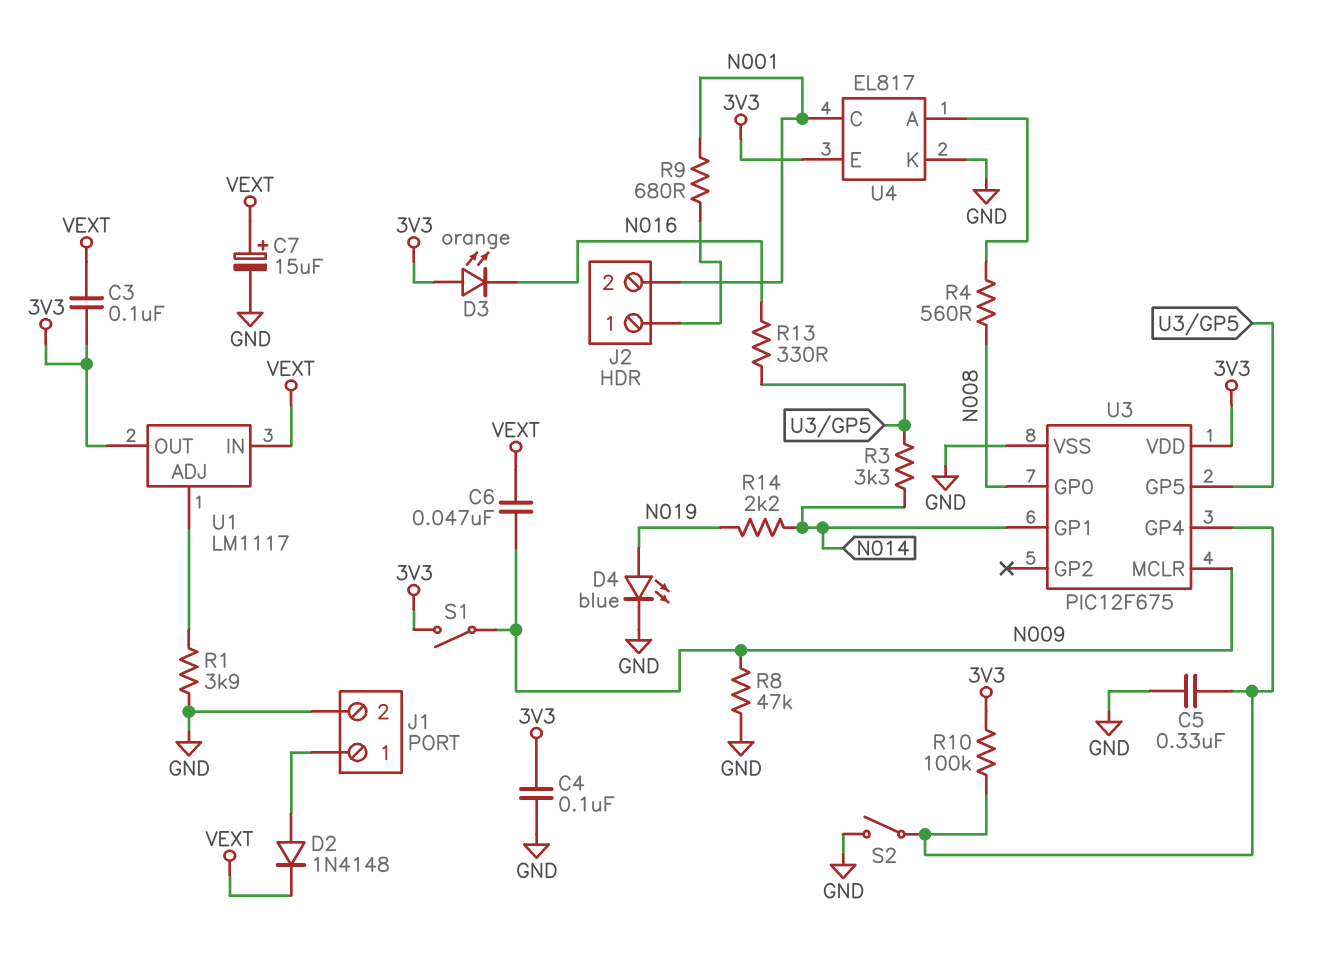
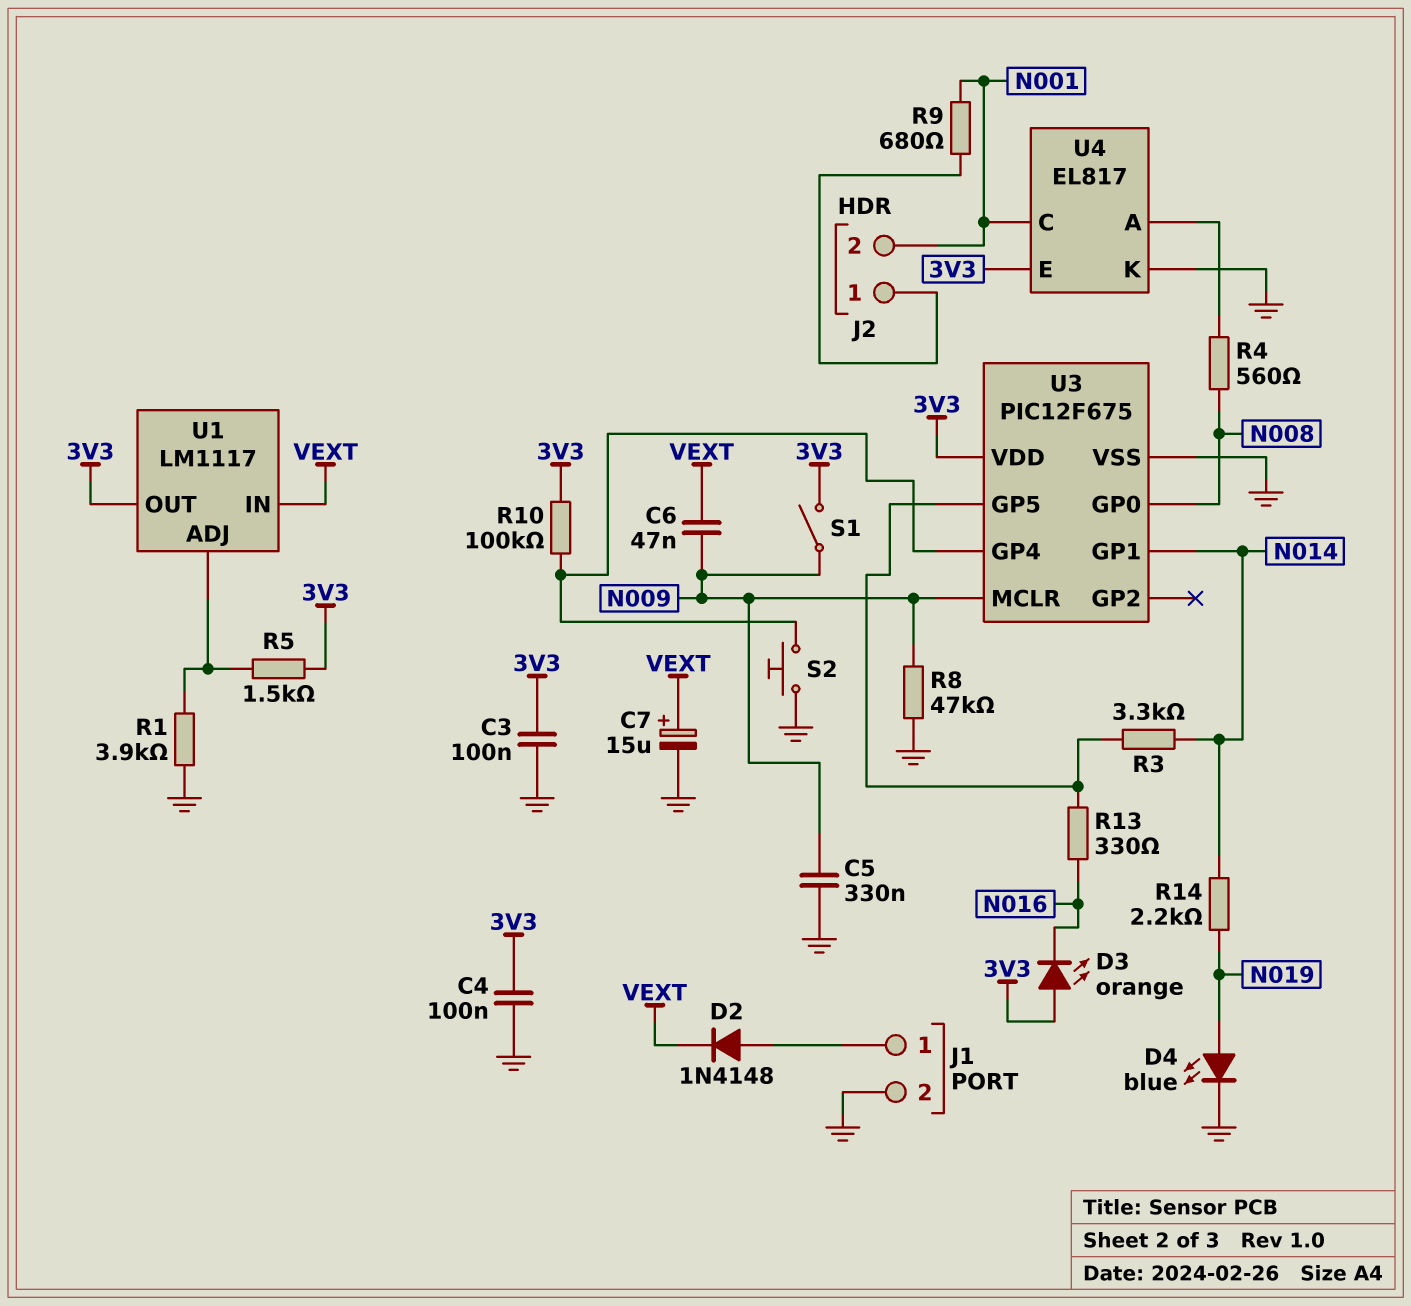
C3: 100nF (3V3, VEXT) -> 100nF (3V3, GND)
C5: 330nF (GND, U3/GP4) -> 330nF (GND, N009)
R5: none -> 1.5k (3V3, U1/ADJ)
S2: switch (GND, U3/GP4) -> button (GND, U3/GP4)

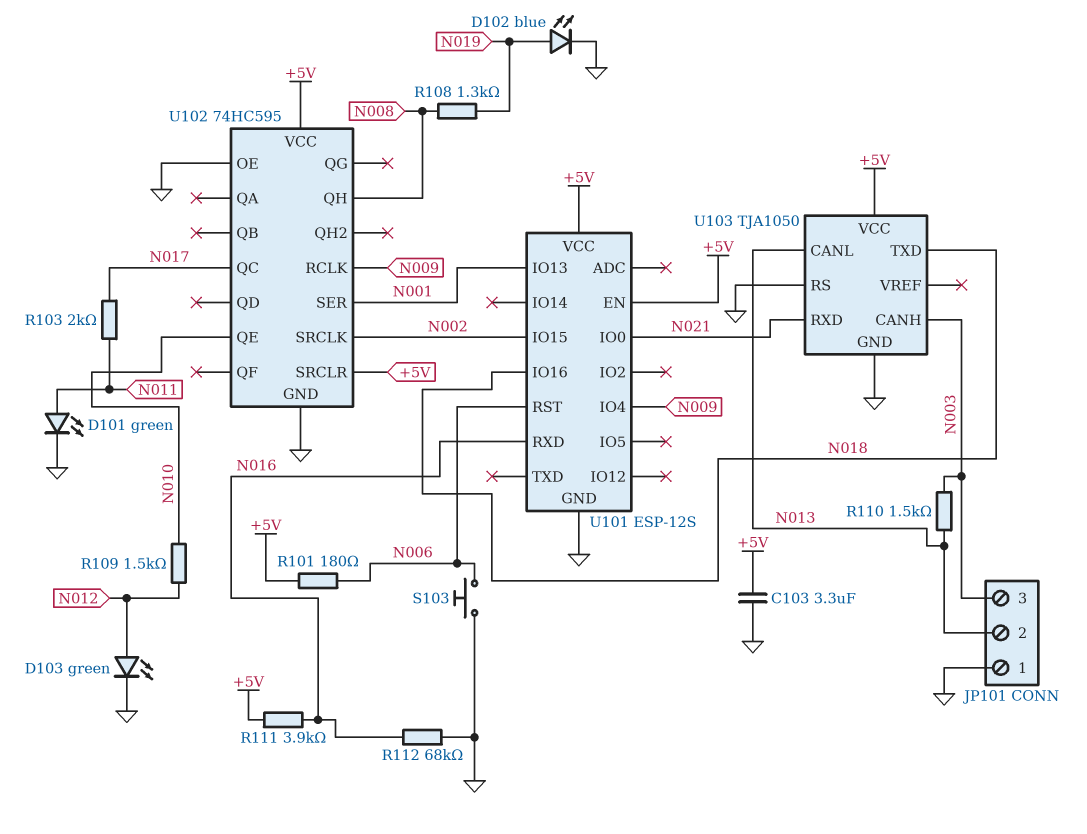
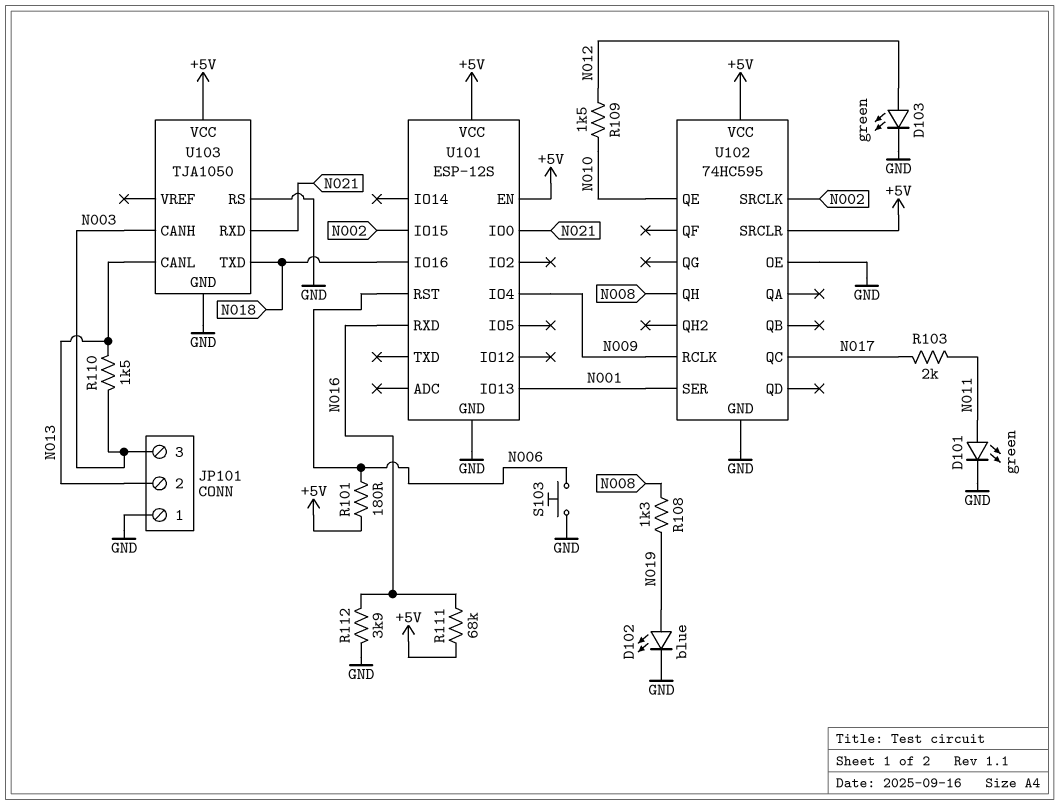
C103: 3.3uF (+5V, GND) -> none
R111: 3.9k (+5V, N016) -> 68k (+5V, N016)
R112: 68k (GND, N016) -> 3.9k (GND, N016)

- - - -

## Your goal
For each line of the listing that holds the word "none", show that line.

## Solution below
R5: none -> 1.5k (3V3, U1/ADJ)
C103: 3.3uF (+5V, GND) -> none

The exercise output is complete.